What is needed: Collect every line of the records below that contains the word "motor".

(Dataset excerpts)
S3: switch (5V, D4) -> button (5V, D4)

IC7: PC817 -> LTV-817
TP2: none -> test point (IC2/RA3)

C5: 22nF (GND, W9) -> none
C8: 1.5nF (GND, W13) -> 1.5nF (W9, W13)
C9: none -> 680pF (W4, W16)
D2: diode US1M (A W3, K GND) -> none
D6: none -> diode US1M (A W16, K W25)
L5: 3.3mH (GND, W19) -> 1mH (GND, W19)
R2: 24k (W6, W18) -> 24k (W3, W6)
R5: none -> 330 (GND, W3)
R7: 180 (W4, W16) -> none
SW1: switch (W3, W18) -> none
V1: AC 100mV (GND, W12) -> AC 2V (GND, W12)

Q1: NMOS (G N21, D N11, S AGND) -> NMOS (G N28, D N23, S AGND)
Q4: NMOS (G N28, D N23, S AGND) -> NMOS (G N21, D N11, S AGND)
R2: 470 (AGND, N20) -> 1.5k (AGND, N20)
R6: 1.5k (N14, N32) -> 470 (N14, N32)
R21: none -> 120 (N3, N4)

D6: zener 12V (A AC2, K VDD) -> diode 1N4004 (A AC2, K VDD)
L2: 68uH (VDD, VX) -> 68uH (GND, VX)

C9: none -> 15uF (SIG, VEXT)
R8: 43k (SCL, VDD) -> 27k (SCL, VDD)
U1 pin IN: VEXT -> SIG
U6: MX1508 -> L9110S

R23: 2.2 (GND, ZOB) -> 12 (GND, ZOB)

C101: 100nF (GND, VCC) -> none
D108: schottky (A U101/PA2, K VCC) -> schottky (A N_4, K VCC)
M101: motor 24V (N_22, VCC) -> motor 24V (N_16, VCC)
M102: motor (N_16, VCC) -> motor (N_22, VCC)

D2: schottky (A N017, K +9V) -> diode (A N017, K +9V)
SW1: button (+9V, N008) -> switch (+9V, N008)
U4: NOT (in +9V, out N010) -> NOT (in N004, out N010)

Exercise answer:
M101: motor 24V (N_22, VCC) -> motor 24V (N_16, VCC)
M102: motor (N_16, VCC) -> motor (N_22, VCC)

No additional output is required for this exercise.